◆ **Instructions for the task**
For every entry that follows, return an identical copy.

(Data excerpts Opens)

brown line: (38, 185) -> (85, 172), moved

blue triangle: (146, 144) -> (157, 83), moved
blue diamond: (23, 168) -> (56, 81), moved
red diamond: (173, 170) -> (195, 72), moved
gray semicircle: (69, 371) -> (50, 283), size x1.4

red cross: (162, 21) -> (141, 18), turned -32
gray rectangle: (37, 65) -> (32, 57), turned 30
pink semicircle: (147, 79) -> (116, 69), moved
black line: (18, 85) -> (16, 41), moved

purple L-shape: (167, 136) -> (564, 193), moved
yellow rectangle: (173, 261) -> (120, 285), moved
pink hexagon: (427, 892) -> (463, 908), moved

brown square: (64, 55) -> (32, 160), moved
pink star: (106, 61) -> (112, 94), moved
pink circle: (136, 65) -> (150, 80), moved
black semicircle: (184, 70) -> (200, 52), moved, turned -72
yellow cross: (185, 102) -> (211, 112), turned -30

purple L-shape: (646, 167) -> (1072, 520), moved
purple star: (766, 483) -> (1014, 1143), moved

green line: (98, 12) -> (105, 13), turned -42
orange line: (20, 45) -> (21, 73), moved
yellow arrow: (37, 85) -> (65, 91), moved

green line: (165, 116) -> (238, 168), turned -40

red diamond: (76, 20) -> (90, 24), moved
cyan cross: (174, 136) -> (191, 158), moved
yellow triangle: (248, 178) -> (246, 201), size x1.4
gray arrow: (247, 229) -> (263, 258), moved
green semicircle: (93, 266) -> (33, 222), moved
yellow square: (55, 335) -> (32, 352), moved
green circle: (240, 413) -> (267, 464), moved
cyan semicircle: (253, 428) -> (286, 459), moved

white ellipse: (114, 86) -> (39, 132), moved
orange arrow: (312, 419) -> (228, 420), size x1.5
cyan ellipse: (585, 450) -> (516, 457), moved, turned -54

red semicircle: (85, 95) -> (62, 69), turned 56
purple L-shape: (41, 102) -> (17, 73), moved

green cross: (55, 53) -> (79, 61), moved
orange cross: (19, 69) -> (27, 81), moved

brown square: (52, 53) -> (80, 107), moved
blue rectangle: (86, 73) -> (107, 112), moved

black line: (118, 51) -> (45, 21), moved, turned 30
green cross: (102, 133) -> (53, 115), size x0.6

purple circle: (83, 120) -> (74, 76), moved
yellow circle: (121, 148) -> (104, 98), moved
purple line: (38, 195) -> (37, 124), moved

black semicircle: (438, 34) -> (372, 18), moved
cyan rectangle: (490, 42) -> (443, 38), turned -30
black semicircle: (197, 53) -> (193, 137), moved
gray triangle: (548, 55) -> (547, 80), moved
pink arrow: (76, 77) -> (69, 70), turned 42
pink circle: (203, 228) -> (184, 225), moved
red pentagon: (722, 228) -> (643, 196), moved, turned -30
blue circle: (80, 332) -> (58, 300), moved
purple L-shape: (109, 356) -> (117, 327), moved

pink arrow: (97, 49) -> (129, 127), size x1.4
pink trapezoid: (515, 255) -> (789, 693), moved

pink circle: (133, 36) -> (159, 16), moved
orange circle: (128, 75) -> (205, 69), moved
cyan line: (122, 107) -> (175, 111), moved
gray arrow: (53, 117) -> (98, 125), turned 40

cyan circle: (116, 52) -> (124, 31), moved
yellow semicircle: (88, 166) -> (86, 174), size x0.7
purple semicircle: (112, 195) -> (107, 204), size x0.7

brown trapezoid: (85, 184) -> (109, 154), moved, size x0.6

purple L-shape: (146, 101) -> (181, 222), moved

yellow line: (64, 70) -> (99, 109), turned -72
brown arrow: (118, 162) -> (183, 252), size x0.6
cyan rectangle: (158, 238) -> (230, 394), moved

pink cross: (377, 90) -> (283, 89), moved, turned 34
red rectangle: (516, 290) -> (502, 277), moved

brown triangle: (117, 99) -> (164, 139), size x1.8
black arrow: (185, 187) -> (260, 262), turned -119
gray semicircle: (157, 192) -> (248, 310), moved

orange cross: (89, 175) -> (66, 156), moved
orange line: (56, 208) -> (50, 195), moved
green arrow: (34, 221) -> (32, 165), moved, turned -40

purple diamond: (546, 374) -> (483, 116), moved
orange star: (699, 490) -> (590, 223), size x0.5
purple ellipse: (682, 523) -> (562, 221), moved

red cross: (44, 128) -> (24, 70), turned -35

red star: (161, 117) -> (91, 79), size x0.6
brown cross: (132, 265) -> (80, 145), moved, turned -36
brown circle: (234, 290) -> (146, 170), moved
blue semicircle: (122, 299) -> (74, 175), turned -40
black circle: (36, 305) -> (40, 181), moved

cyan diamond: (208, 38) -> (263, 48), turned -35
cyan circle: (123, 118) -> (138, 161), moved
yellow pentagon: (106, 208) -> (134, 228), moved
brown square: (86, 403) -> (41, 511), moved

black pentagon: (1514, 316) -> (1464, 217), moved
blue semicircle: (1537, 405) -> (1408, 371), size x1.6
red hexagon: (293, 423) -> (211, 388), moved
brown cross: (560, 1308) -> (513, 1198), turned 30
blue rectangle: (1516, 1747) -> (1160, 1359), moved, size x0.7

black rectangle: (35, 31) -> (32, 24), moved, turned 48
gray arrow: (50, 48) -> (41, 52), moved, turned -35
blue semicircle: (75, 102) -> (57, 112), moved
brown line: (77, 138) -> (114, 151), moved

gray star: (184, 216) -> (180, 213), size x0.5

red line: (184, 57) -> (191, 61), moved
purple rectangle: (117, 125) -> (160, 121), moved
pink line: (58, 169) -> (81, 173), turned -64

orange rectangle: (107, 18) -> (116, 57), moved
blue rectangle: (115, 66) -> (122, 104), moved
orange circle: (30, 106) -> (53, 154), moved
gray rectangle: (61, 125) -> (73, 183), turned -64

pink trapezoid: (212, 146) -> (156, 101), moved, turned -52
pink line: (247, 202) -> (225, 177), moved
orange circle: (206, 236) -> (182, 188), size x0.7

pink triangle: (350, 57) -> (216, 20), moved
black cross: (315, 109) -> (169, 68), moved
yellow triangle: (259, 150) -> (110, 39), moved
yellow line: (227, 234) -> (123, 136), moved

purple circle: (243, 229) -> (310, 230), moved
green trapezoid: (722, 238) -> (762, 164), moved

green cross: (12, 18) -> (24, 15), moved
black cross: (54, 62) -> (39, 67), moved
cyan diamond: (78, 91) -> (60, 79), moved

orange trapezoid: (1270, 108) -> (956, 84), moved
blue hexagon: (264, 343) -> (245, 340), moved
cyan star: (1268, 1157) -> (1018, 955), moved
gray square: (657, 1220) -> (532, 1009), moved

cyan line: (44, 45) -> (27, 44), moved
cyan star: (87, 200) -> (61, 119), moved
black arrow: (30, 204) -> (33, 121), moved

(Data excerpts Closes)

◆ **Output**
brown line: (38, 185) -> (85, 172), moved

blue triangle: (146, 144) -> (157, 83), moved
blue diamond: (23, 168) -> (56, 81), moved
red diamond: (173, 170) -> (195, 72), moved
gray semicircle: (69, 371) -> (50, 283), size x1.4

red cross: (162, 21) -> (141, 18), turned -32
gray rectangle: (37, 65) -> (32, 57), turned 30
pink semicircle: (147, 79) -> (116, 69), moved
black line: (18, 85) -> (16, 41), moved

purple L-shape: (167, 136) -> (564, 193), moved
yellow rectangle: (173, 261) -> (120, 285), moved
pink hexagon: (427, 892) -> (463, 908), moved

brown square: (64, 55) -> (32, 160), moved
pink star: (106, 61) -> (112, 94), moved
pink circle: (136, 65) -> (150, 80), moved
black semicircle: (184, 70) -> (200, 52), moved, turned -72
yellow cross: (185, 102) -> (211, 112), turned -30

purple L-shape: (646, 167) -> (1072, 520), moved
purple star: (766, 483) -> (1014, 1143), moved

green line: (98, 12) -> (105, 13), turned -42
orange line: (20, 45) -> (21, 73), moved
yellow arrow: (37, 85) -> (65, 91), moved

green line: (165, 116) -> (238, 168), turned -40

red diamond: (76, 20) -> (90, 24), moved
cyan cross: (174, 136) -> (191, 158), moved
yellow triangle: (248, 178) -> (246, 201), size x1.4
gray arrow: (247, 229) -> (263, 258), moved
green semicircle: (93, 266) -> (33, 222), moved
yellow square: (55, 335) -> (32, 352), moved
green circle: (240, 413) -> (267, 464), moved
cyan semicircle: (253, 428) -> (286, 459), moved

white ellipse: (114, 86) -> (39, 132), moved
orange arrow: (312, 419) -> (228, 420), size x1.5
cyan ellipse: (585, 450) -> (516, 457), moved, turned -54

red semicircle: (85, 95) -> (62, 69), turned 56
purple L-shape: (41, 102) -> (17, 73), moved

green cross: (55, 53) -> (79, 61), moved
orange cross: (19, 69) -> (27, 81), moved

brown square: (52, 53) -> (80, 107), moved
blue rectangle: (86, 73) -> (107, 112), moved

black line: (118, 51) -> (45, 21), moved, turned 30
green cross: (102, 133) -> (53, 115), size x0.6

purple circle: (83, 120) -> (74, 76), moved
yellow circle: (121, 148) -> (104, 98), moved
purple line: (38, 195) -> (37, 124), moved

black semicircle: (438, 34) -> (372, 18), moved
cyan rectangle: (490, 42) -> (443, 38), turned -30
black semicircle: (197, 53) -> (193, 137), moved
gray triangle: (548, 55) -> (547, 80), moved
pink arrow: (76, 77) -> (69, 70), turned 42
pink circle: (203, 228) -> (184, 225), moved
red pentagon: (722, 228) -> (643, 196), moved, turned -30
blue circle: (80, 332) -> (58, 300), moved
purple L-shape: (109, 356) -> (117, 327), moved

pink arrow: (97, 49) -> (129, 127), size x1.4
pink trapezoid: (515, 255) -> (789, 693), moved

pink circle: (133, 36) -> (159, 16), moved
orange circle: (128, 75) -> (205, 69), moved
cyan line: (122, 107) -> (175, 111), moved
gray arrow: (53, 117) -> (98, 125), turned 40

cyan circle: (116, 52) -> (124, 31), moved
yellow semicircle: (88, 166) -> (86, 174), size x0.7
purple semicircle: (112, 195) -> (107, 204), size x0.7

brown trapezoid: (85, 184) -> (109, 154), moved, size x0.6

purple L-shape: (146, 101) -> (181, 222), moved

yellow line: (64, 70) -> (99, 109), turned -72
brown arrow: (118, 162) -> (183, 252), size x0.6
cyan rectangle: (158, 238) -> (230, 394), moved

pink cross: (377, 90) -> (283, 89), moved, turned 34
red rectangle: (516, 290) -> (502, 277), moved

brown triangle: (117, 99) -> (164, 139), size x1.8
black arrow: (185, 187) -> (260, 262), turned -119
gray semicircle: (157, 192) -> (248, 310), moved

orange cross: (89, 175) -> (66, 156), moved
orange line: (56, 208) -> (50, 195), moved
green arrow: (34, 221) -> (32, 165), moved, turned -40

purple diamond: (546, 374) -> (483, 116), moved
orange star: (699, 490) -> (590, 223), size x0.5
purple ellipse: (682, 523) -> (562, 221), moved

red cross: (44, 128) -> (24, 70), turned -35

red star: (161, 117) -> (91, 79), size x0.6
brown cross: (132, 265) -> (80, 145), moved, turned -36
brown circle: (234, 290) -> (146, 170), moved
blue semicircle: (122, 299) -> (74, 175), turned -40
black circle: (36, 305) -> (40, 181), moved

cyan diamond: (208, 38) -> (263, 48), turned -35
cyan circle: (123, 118) -> (138, 161), moved
yellow pentagon: (106, 208) -> (134, 228), moved
brown square: (86, 403) -> (41, 511), moved

black pentagon: (1514, 316) -> (1464, 217), moved
blue semicircle: (1537, 405) -> (1408, 371), size x1.6
red hexagon: (293, 423) -> (211, 388), moved
brown cross: (560, 1308) -> (513, 1198), turned 30
blue rectangle: (1516, 1747) -> (1160, 1359), moved, size x0.7

black rectangle: (35, 31) -> (32, 24), moved, turned 48
gray arrow: (50, 48) -> (41, 52), moved, turned -35
blue semicircle: (75, 102) -> (57, 112), moved
brown line: (77, 138) -> (114, 151), moved

gray star: (184, 216) -> (180, 213), size x0.5

red line: (184, 57) -> (191, 61), moved
purple rectangle: (117, 125) -> (160, 121), moved
pink line: (58, 169) -> (81, 173), turned -64

orange rectangle: (107, 18) -> (116, 57), moved
blue rectangle: (115, 66) -> (122, 104), moved
orange circle: (30, 106) -> (53, 154), moved
gray rectangle: (61, 125) -> (73, 183), turned -64

pink trapezoid: (212, 146) -> (156, 101), moved, turned -52
pink line: (247, 202) -> (225, 177), moved
orange circle: (206, 236) -> (182, 188), size x0.7

pink triangle: (350, 57) -> (216, 20), moved
black cross: (315, 109) -> (169, 68), moved
yellow triangle: (259, 150) -> (110, 39), moved
yellow line: (227, 234) -> (123, 136), moved

purple circle: (243, 229) -> (310, 230), moved
green trapezoid: (722, 238) -> (762, 164), moved

green cross: (12, 18) -> (24, 15), moved
black cross: (54, 62) -> (39, 67), moved
cyan diamond: (78, 91) -> (60, 79), moved

orange trapezoid: (1270, 108) -> (956, 84), moved
blue hexagon: (264, 343) -> (245, 340), moved
cyan star: (1268, 1157) -> (1018, 955), moved
gray square: (657, 1220) -> (532, 1009), moved

cyan line: (44, 45) -> (27, 44), moved
cyan star: (87, 200) -> (61, 119), moved
black arrow: (30, 204) -> (33, 121), moved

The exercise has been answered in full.